*BRIEF:* Would you reproduce, without any alteration, the lines from the opening line of the entries through the line that has "J2 pin 2: N019 -> COM" in it?

*RECORDED DATA:*
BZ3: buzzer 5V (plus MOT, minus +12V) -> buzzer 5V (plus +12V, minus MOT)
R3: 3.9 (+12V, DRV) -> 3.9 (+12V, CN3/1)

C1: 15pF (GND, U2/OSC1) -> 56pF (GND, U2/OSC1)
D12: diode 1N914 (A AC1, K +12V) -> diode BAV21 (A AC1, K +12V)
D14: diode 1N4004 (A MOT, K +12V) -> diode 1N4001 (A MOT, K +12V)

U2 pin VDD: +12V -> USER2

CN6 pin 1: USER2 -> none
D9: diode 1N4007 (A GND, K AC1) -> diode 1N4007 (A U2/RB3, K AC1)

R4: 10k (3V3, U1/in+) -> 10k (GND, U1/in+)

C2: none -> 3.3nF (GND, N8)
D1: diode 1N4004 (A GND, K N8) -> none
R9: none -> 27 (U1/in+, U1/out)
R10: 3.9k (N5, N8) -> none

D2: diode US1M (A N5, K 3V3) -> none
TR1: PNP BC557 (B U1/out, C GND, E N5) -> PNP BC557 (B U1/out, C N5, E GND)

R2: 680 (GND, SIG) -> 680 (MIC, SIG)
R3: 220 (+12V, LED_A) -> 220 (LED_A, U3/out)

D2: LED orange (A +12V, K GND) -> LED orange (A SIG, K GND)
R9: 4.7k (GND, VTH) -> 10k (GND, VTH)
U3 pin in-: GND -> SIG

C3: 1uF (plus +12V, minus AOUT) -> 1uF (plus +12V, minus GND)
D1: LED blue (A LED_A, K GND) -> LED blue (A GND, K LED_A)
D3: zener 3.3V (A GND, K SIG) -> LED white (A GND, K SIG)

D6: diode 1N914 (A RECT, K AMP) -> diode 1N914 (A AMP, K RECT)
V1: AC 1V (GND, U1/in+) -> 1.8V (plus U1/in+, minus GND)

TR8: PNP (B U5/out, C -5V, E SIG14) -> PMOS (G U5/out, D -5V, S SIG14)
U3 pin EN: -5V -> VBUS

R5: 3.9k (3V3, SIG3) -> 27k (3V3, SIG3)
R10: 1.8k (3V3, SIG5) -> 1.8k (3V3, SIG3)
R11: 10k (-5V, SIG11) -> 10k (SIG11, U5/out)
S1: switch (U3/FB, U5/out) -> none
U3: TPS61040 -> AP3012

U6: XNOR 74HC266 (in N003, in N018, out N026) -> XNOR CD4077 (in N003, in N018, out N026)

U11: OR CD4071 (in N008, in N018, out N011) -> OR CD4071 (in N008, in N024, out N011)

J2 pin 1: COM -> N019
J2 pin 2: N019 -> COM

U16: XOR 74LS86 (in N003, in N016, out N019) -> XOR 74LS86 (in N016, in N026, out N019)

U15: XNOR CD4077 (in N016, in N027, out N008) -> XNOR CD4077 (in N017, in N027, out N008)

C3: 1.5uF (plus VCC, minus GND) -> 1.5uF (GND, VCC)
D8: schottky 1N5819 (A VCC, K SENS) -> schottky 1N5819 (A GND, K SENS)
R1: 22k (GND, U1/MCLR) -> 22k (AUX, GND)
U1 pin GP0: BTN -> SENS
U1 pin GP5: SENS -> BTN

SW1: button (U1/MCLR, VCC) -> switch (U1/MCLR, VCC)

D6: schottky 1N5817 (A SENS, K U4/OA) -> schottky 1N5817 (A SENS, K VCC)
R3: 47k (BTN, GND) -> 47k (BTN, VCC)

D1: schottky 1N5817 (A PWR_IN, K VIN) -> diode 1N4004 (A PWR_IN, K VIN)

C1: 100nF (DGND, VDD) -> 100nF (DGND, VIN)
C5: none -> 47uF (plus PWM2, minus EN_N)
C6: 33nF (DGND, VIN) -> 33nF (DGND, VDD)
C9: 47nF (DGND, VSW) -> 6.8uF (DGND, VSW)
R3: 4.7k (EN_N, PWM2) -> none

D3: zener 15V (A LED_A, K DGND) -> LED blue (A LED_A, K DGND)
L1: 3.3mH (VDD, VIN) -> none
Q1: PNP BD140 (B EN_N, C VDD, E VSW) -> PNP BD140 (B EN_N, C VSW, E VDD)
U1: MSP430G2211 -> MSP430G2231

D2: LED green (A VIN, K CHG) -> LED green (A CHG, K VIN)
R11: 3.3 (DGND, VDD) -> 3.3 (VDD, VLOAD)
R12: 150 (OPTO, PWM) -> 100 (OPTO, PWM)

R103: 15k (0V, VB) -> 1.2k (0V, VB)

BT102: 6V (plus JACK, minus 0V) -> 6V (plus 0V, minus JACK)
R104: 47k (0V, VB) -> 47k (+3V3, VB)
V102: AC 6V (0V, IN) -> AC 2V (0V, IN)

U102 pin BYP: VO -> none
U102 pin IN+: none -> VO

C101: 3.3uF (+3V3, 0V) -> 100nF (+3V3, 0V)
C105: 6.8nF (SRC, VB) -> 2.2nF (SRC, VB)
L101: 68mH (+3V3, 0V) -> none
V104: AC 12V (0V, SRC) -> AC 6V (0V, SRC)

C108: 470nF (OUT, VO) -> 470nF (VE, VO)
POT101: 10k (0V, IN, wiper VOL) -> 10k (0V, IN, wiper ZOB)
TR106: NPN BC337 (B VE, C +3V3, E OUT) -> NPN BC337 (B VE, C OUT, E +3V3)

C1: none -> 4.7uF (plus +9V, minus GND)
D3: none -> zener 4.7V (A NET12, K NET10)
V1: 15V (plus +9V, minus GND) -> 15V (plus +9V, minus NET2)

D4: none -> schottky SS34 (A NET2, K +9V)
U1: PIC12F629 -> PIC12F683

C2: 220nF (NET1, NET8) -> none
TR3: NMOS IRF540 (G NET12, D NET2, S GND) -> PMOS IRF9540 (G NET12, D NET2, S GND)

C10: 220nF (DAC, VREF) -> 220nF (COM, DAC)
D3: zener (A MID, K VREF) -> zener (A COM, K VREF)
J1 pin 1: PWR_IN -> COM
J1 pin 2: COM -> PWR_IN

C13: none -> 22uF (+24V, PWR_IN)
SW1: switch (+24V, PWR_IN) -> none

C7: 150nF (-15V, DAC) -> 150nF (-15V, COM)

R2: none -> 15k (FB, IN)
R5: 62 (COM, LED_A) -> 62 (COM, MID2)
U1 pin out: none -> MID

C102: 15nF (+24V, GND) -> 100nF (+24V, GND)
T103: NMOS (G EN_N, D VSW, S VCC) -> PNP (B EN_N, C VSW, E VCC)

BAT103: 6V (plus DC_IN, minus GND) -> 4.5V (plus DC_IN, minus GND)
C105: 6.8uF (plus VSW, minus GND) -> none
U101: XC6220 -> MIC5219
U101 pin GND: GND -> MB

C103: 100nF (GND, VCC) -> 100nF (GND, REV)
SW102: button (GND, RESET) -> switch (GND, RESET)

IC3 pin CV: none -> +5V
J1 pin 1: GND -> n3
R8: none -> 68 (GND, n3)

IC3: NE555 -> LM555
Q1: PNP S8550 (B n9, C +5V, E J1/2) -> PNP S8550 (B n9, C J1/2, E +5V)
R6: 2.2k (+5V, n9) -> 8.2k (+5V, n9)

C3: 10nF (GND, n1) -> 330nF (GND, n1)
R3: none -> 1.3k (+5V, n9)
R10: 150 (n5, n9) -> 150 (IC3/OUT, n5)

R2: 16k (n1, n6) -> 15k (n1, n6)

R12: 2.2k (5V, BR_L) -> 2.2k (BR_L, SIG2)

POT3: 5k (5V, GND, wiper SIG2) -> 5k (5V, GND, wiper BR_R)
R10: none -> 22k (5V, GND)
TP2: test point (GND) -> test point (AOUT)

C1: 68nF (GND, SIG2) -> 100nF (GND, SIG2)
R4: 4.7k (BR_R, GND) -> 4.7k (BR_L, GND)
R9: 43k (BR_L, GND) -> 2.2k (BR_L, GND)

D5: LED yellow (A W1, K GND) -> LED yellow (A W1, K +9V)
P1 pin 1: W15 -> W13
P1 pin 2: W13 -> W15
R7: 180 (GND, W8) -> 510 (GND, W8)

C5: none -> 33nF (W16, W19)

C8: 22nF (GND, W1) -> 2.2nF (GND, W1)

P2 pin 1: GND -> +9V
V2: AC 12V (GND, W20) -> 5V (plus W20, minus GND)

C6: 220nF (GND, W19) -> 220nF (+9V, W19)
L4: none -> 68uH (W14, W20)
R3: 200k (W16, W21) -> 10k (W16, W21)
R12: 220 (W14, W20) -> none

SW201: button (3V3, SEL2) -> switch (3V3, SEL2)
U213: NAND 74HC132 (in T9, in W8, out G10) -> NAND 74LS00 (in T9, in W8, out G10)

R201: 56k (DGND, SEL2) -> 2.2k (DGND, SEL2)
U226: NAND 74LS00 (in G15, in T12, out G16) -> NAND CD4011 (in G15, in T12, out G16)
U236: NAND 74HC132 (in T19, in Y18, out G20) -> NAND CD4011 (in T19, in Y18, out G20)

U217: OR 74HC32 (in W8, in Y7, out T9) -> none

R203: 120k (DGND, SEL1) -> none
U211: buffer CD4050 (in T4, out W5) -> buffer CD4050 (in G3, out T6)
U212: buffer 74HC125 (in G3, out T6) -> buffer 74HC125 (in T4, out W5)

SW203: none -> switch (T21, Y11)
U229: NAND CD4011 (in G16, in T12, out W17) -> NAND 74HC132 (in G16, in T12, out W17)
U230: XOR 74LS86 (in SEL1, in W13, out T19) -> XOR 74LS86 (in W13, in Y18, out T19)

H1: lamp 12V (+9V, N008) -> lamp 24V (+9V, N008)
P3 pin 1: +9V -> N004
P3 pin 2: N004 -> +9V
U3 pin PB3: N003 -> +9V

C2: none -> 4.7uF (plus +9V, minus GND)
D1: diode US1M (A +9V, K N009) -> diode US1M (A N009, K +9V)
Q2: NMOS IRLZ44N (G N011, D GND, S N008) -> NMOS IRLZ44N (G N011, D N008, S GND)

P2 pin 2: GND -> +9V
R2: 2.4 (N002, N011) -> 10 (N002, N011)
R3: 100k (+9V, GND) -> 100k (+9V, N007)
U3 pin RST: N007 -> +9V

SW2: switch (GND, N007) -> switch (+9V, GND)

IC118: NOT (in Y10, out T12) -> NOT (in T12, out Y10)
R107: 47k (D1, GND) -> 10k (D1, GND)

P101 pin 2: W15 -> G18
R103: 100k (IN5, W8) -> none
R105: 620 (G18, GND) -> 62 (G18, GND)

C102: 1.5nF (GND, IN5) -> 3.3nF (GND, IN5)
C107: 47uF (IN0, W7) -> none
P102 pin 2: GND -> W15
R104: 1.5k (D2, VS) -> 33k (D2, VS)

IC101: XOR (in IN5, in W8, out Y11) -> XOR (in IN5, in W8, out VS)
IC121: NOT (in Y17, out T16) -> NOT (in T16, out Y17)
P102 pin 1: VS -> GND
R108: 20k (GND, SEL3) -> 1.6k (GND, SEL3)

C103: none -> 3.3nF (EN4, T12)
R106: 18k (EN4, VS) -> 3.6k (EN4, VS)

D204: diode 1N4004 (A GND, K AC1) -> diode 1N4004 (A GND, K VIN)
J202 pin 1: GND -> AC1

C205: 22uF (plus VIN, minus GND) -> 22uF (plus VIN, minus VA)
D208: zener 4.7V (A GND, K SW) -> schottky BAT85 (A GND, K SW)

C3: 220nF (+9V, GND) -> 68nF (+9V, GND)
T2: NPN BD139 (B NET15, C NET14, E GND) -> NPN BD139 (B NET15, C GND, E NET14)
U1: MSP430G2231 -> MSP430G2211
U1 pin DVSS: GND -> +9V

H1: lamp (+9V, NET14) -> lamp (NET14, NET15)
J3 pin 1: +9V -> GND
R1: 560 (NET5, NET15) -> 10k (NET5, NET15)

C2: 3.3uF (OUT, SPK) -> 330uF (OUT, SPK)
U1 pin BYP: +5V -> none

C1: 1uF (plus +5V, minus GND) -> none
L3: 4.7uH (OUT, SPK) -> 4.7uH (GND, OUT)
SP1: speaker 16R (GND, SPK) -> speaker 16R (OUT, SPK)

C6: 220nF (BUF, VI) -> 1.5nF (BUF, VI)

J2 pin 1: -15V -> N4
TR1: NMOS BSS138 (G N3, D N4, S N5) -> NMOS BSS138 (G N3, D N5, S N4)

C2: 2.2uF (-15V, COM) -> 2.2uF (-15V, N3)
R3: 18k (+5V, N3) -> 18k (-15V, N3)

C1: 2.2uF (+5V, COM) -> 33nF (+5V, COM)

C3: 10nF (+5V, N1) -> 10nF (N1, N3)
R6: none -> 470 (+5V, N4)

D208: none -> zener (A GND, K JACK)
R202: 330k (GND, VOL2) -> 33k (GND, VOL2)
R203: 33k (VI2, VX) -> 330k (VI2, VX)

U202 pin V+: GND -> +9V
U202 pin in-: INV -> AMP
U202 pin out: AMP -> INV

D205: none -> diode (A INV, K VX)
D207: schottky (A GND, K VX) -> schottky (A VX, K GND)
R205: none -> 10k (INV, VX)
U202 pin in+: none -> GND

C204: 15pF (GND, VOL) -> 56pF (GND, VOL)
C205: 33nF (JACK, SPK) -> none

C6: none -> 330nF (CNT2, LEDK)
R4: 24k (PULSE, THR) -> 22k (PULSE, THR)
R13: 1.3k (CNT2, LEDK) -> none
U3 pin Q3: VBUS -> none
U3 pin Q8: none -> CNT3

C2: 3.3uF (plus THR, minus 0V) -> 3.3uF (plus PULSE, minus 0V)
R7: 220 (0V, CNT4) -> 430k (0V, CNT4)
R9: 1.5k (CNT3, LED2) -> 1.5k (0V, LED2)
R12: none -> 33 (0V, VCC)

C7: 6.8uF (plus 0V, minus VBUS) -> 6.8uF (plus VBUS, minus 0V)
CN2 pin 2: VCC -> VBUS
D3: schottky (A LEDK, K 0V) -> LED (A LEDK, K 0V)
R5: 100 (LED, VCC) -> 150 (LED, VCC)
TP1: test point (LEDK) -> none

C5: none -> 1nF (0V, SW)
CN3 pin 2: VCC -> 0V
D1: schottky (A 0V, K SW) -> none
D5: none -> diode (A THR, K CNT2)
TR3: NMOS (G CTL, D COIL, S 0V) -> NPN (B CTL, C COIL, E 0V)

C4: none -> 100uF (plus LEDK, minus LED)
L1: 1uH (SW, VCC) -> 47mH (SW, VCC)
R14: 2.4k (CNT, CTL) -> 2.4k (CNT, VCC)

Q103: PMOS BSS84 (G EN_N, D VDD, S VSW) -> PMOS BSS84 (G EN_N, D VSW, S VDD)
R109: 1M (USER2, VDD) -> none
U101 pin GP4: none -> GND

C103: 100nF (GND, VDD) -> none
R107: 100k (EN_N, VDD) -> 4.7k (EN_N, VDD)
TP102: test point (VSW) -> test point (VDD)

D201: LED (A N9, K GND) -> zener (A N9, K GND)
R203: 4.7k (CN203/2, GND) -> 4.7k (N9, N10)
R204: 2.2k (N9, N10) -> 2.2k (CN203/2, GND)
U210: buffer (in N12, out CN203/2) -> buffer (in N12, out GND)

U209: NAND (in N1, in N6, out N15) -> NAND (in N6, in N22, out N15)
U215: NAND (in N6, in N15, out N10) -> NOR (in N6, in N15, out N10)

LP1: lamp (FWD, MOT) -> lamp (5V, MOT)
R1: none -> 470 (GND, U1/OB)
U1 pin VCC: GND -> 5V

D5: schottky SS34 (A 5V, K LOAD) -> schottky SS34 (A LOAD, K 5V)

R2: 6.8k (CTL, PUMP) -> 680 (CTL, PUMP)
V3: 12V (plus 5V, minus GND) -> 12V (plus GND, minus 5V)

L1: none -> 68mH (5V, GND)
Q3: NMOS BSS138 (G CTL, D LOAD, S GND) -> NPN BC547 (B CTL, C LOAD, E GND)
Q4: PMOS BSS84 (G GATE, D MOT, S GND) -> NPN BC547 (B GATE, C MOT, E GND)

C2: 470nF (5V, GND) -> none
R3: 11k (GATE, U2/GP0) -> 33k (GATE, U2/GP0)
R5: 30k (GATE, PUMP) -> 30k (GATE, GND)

*RESULT OF THIS EXERCISE:*
BZ3: buzzer 5V (plus MOT, minus +12V) -> buzzer 5V (plus +12V, minus MOT)
R3: 3.9 (+12V, DRV) -> 3.9 (+12V, CN3/1)

C1: 15pF (GND, U2/OSC1) -> 56pF (GND, U2/OSC1)
D12: diode 1N914 (A AC1, K +12V) -> diode BAV21 (A AC1, K +12V)
D14: diode 1N4004 (A MOT, K +12V) -> diode 1N4001 (A MOT, K +12V)

U2 pin VDD: +12V -> USER2

CN6 pin 1: USER2 -> none
D9: diode 1N4007 (A GND, K AC1) -> diode 1N4007 (A U2/RB3, K AC1)

R4: 10k (3V3, U1/in+) -> 10k (GND, U1/in+)

C2: none -> 3.3nF (GND, N8)
D1: diode 1N4004 (A GND, K N8) -> none
R9: none -> 27 (U1/in+, U1/out)
R10: 3.9k (N5, N8) -> none

D2: diode US1M (A N5, K 3V3) -> none
TR1: PNP BC557 (B U1/out, C GND, E N5) -> PNP BC557 (B U1/out, C N5, E GND)

R2: 680 (GND, SIG) -> 680 (MIC, SIG)
R3: 220 (+12V, LED_A) -> 220 (LED_A, U3/out)

D2: LED orange (A +12V, K GND) -> LED orange (A SIG, K GND)
R9: 4.7k (GND, VTH) -> 10k (GND, VTH)
U3 pin in-: GND -> SIG

C3: 1uF (plus +12V, minus AOUT) -> 1uF (plus +12V, minus GND)
D1: LED blue (A LED_A, K GND) -> LED blue (A GND, K LED_A)
D3: zener 3.3V (A GND, K SIG) -> LED white (A GND, K SIG)

D6: diode 1N914 (A RECT, K AMP) -> diode 1N914 (A AMP, K RECT)
V1: AC 1V (GND, U1/in+) -> 1.8V (plus U1/in+, minus GND)

TR8: PNP (B U5/out, C -5V, E SIG14) -> PMOS (G U5/out, D -5V, S SIG14)
U3 pin EN: -5V -> VBUS

R5: 3.9k (3V3, SIG3) -> 27k (3V3, SIG3)
R10: 1.8k (3V3, SIG5) -> 1.8k (3V3, SIG3)
R11: 10k (-5V, SIG11) -> 10k (SIG11, U5/out)
S1: switch (U3/FB, U5/out) -> none
U3: TPS61040 -> AP3012

U6: XNOR 74HC266 (in N003, in N018, out N026) -> XNOR CD4077 (in N003, in N018, out N026)

U11: OR CD4071 (in N008, in N018, out N011) -> OR CD4071 (in N008, in N024, out N011)

J2 pin 1: COM -> N019
J2 pin 2: N019 -> COM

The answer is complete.